Data to process ::
== Segment start ==

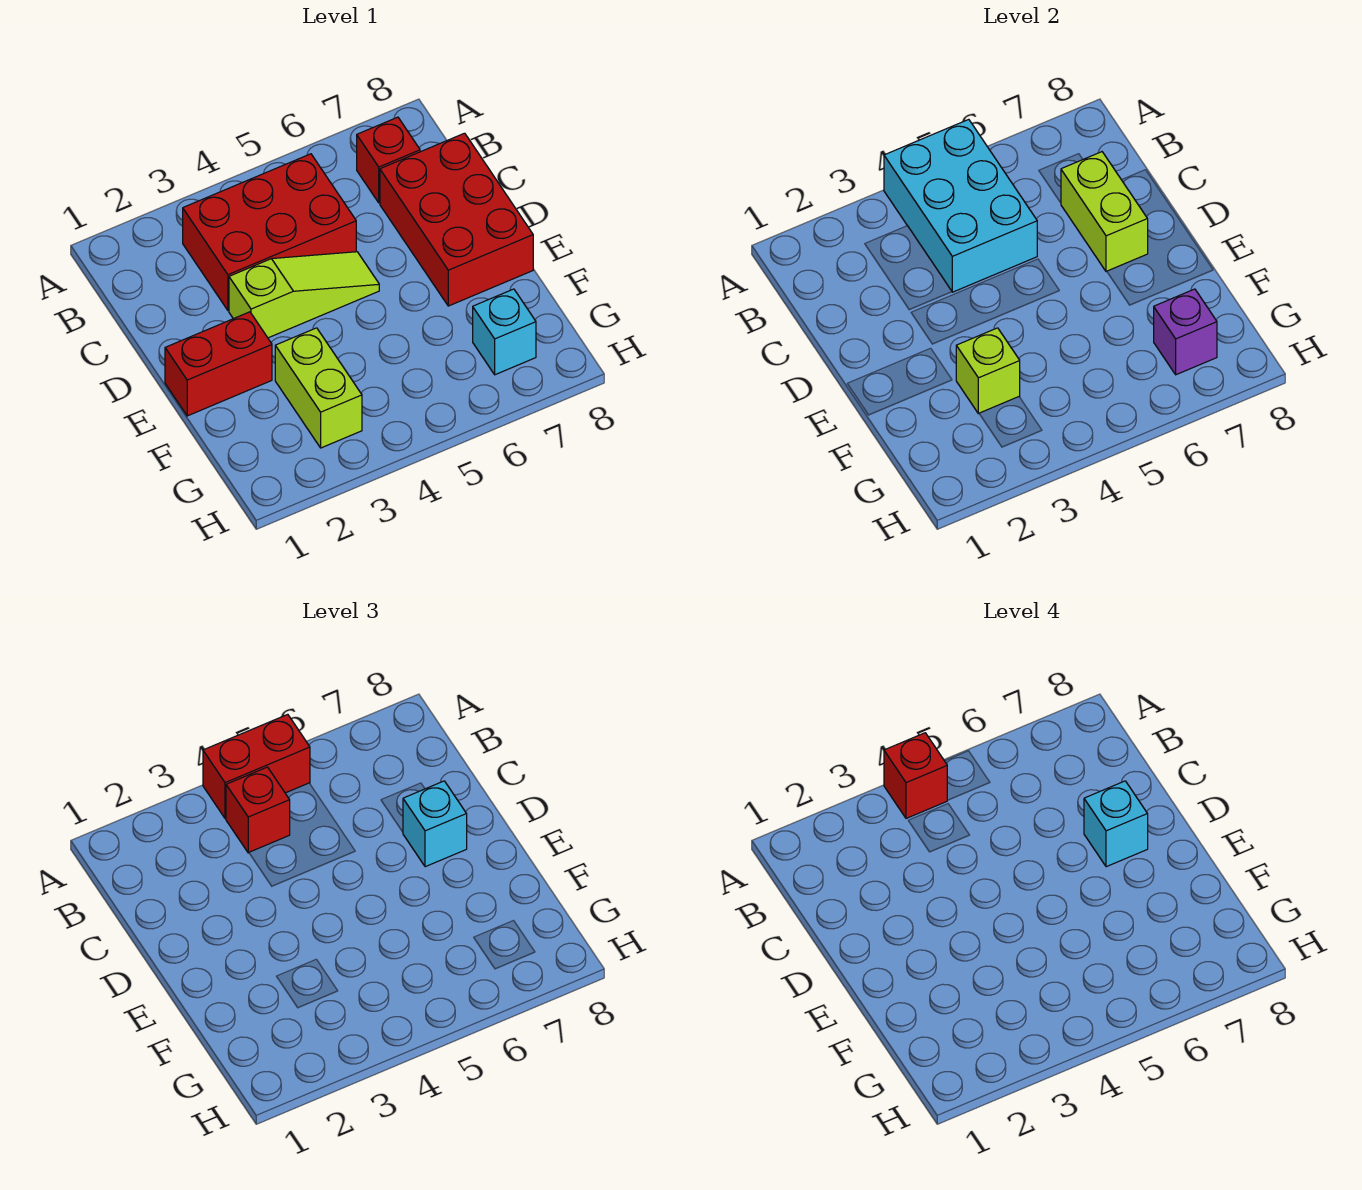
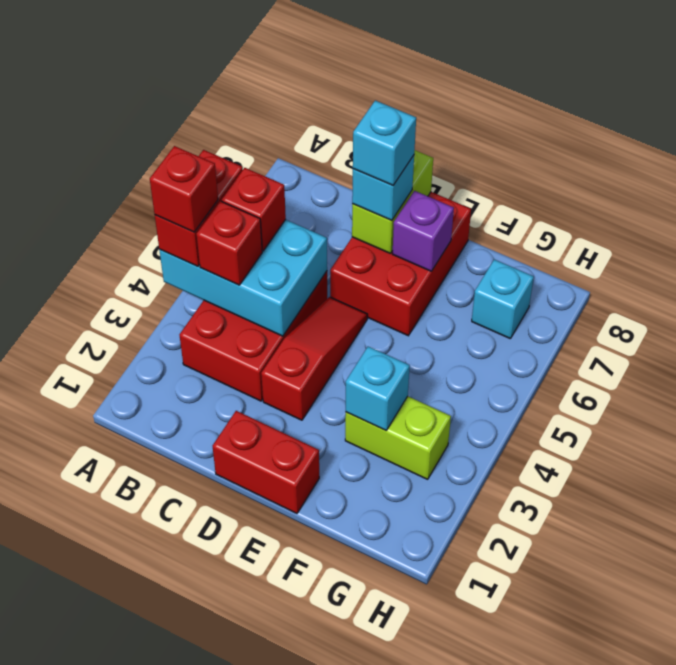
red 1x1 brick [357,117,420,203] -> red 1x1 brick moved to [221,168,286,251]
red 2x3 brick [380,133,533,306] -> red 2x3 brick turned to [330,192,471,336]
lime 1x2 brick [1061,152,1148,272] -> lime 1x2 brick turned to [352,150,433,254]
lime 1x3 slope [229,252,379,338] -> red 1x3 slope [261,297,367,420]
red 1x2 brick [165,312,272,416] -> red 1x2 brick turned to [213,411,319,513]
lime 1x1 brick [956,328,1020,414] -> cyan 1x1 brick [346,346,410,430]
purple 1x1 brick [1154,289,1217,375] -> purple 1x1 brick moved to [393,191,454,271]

== Segment end ==

Work required ::
Set down only these lines, exactly: the line containing "lime 1x2 brick [1061,152,1148,272]" and each line after it, through the end of the listing.

Completed exercise ::
lime 1x2 brick [1061,152,1148,272] -> lime 1x2 brick turned to [352,150,433,254]
lime 1x3 slope [229,252,379,338] -> red 1x3 slope [261,297,367,420]
red 1x2 brick [165,312,272,416] -> red 1x2 brick turned to [213,411,319,513]
lime 1x1 brick [956,328,1020,414] -> cyan 1x1 brick [346,346,410,430]
purple 1x1 brick [1154,289,1217,375] -> purple 1x1 brick moved to [393,191,454,271]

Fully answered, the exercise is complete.